# PROBLEM DESCRIPTION:
In this exercise, the data must be written out exactly.

Coordinate-based object records:

________________________

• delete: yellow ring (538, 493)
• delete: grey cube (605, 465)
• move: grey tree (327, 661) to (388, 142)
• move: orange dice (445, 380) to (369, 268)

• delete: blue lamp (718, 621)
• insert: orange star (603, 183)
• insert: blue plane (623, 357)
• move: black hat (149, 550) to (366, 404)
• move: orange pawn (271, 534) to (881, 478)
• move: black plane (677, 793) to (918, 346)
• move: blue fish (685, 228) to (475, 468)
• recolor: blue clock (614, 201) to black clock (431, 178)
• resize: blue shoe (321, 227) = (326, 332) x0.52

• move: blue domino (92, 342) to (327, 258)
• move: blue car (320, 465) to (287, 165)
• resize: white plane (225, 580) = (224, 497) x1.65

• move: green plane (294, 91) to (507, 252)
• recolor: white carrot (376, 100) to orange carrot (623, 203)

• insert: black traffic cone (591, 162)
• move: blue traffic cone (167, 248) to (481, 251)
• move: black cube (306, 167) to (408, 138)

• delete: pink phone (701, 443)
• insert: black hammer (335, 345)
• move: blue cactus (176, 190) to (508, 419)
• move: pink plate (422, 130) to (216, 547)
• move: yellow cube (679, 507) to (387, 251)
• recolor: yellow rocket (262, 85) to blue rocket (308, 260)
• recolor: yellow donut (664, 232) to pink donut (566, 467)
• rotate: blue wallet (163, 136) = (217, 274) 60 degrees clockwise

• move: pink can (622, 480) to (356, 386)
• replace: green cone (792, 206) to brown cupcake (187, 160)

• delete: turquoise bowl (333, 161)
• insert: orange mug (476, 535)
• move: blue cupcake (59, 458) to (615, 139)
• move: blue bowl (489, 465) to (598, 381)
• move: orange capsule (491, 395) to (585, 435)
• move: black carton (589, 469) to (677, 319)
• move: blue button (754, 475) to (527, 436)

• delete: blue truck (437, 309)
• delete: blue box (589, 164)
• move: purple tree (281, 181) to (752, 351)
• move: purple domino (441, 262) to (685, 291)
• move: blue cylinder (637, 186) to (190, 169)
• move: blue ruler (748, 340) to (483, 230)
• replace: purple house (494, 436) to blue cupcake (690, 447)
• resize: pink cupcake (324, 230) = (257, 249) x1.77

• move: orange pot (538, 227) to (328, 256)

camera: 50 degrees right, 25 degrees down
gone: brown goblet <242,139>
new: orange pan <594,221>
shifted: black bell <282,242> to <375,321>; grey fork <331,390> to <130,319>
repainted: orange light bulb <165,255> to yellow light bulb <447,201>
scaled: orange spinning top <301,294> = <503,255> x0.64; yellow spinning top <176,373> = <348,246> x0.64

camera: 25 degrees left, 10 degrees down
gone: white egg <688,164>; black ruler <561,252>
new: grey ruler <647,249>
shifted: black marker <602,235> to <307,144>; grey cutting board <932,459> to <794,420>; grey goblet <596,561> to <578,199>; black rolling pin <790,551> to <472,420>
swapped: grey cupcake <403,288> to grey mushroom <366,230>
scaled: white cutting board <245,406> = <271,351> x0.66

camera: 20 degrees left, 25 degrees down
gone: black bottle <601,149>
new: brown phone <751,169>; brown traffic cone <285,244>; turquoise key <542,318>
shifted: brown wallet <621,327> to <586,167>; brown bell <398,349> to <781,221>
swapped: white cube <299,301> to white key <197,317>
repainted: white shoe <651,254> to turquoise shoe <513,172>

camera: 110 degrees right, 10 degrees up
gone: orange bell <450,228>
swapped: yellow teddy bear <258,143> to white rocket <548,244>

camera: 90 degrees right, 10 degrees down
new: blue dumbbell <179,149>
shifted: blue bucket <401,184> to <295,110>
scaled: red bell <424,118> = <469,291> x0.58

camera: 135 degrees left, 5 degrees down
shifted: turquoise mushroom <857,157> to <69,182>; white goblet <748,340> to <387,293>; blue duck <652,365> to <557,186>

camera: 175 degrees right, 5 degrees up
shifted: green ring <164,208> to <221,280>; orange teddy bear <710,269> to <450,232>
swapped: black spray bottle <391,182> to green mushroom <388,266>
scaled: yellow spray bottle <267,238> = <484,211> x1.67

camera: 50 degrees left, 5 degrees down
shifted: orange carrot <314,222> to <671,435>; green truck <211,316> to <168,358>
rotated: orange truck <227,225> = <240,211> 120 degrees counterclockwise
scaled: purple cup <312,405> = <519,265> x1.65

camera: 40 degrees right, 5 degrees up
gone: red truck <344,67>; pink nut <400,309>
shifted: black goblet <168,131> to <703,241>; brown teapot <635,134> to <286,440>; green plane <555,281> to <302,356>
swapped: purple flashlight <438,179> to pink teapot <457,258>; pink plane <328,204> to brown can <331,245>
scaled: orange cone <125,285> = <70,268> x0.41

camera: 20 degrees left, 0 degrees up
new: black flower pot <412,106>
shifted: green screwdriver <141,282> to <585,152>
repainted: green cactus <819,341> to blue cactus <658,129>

________________________

# COMPLETED EXERCISE:
• delete: yellow ring (538, 493)
• delete: grey cube (605, 465)
• move: grey tree (327, 661) to (388, 142)
• move: orange dice (445, 380) to (369, 268)

• delete: blue lamp (718, 621)
• insert: orange star (603, 183)
• insert: blue plane (623, 357)
• move: black hat (149, 550) to (366, 404)
• move: orange pawn (271, 534) to (881, 478)
• move: black plane (677, 793) to (918, 346)
• move: blue fish (685, 228) to (475, 468)
• recolor: blue clock (614, 201) to black clock (431, 178)
• resize: blue shoe (321, 227) = (326, 332) x0.52

• move: blue domino (92, 342) to (327, 258)
• move: blue car (320, 465) to (287, 165)
• resize: white plane (225, 580) = (224, 497) x1.65

• move: green plane (294, 91) to (507, 252)
• recolor: white carrot (376, 100) to orange carrot (623, 203)

• insert: black traffic cone (591, 162)
• move: blue traffic cone (167, 248) to (481, 251)
• move: black cube (306, 167) to (408, 138)

• delete: pink phone (701, 443)
• insert: black hammer (335, 345)
• move: blue cactus (176, 190) to (508, 419)
• move: pink plate (422, 130) to (216, 547)
• move: yellow cube (679, 507) to (387, 251)
• recolor: yellow rocket (262, 85) to blue rocket (308, 260)
• recolor: yellow donut (664, 232) to pink donut (566, 467)
• rotate: blue wallet (163, 136) = (217, 274) 60 degrees clockwise

• move: pink can (622, 480) to (356, 386)
• replace: green cone (792, 206) to brown cupcake (187, 160)

• delete: turquoise bowl (333, 161)
• insert: orange mug (476, 535)
• move: blue cupcake (59, 458) to (615, 139)
• move: blue bowl (489, 465) to (598, 381)
• move: orange capsule (491, 395) to (585, 435)
• move: black carton (589, 469) to (677, 319)
• move: blue button (754, 475) to (527, 436)

• delete: blue truck (437, 309)
• delete: blue box (589, 164)
• move: purple tree (281, 181) to (752, 351)
• move: purple domino (441, 262) to (685, 291)
• move: blue cylinder (637, 186) to (190, 169)
• move: blue ruler (748, 340) to (483, 230)
• replace: purple house (494, 436) to blue cupcake (690, 447)
• resize: pink cupcake (324, 230) = (257, 249) x1.77

• move: orange pot (538, 227) to (328, 256)

camera: 50 degrees right, 25 degrees down
gone: brown goblet <242,139>
new: orange pan <594,221>
shifted: black bell <282,242> to <375,321>; grey fork <331,390> to <130,319>
repainted: orange light bulb <165,255> to yellow light bulb <447,201>
scaled: orange spinning top <301,294> = <503,255> x0.64; yellow spinning top <176,373> = <348,246> x0.64

camera: 25 degrees left, 10 degrees down
gone: white egg <688,164>; black ruler <561,252>
new: grey ruler <647,249>
shifted: black marker <602,235> to <307,144>; grey cutting board <932,459> to <794,420>; grey goblet <596,561> to <578,199>; black rolling pin <790,551> to <472,420>
swapped: grey cupcake <403,288> to grey mushroom <366,230>
scaled: white cutting board <245,406> = <271,351> x0.66

camera: 20 degrees left, 25 degrees down
gone: black bottle <601,149>
new: brown phone <751,169>; brown traffic cone <285,244>; turquoise key <542,318>
shifted: brown wallet <621,327> to <586,167>; brown bell <398,349> to <781,221>
swapped: white cube <299,301> to white key <197,317>
repainted: white shoe <651,254> to turquoise shoe <513,172>

camera: 110 degrees right, 10 degrees up
gone: orange bell <450,228>
swapped: yellow teddy bear <258,143> to white rocket <548,244>

camera: 90 degrees right, 10 degrees down
new: blue dumbbell <179,149>
shifted: blue bucket <401,184> to <295,110>
scaled: red bell <424,118> = <469,291> x0.58

camera: 135 degrees left, 5 degrees down
shifted: turquoise mushroom <857,157> to <69,182>; white goblet <748,340> to <387,293>; blue duck <652,365> to <557,186>

camera: 175 degrees right, 5 degrees up
shifted: green ring <164,208> to <221,280>; orange teddy bear <710,269> to <450,232>
swapped: black spray bottle <391,182> to green mushroom <388,266>
scaled: yellow spray bottle <267,238> = <484,211> x1.67

camera: 50 degrees left, 5 degrees down
shifted: orange carrot <314,222> to <671,435>; green truck <211,316> to <168,358>
rotated: orange truck <227,225> = <240,211> 120 degrees counterclockwise
scaled: purple cup <312,405> = <519,265> x1.65

camera: 40 degrees right, 5 degrees up
gone: red truck <344,67>; pink nut <400,309>
shifted: black goblet <168,131> to <703,241>; brown teapot <635,134> to <286,440>; green plane <555,281> to <302,356>
swapped: purple flashlight <438,179> to pink teapot <457,258>; pink plane <328,204> to brown can <331,245>
scaled: orange cone <125,285> = <70,268> x0.41

camera: 20 degrees left, 0 degrees up
new: black flower pot <412,106>
shifted: green screwdriver <141,282> to <585,152>
repainted: green cactus <819,341> to blue cactus <658,129>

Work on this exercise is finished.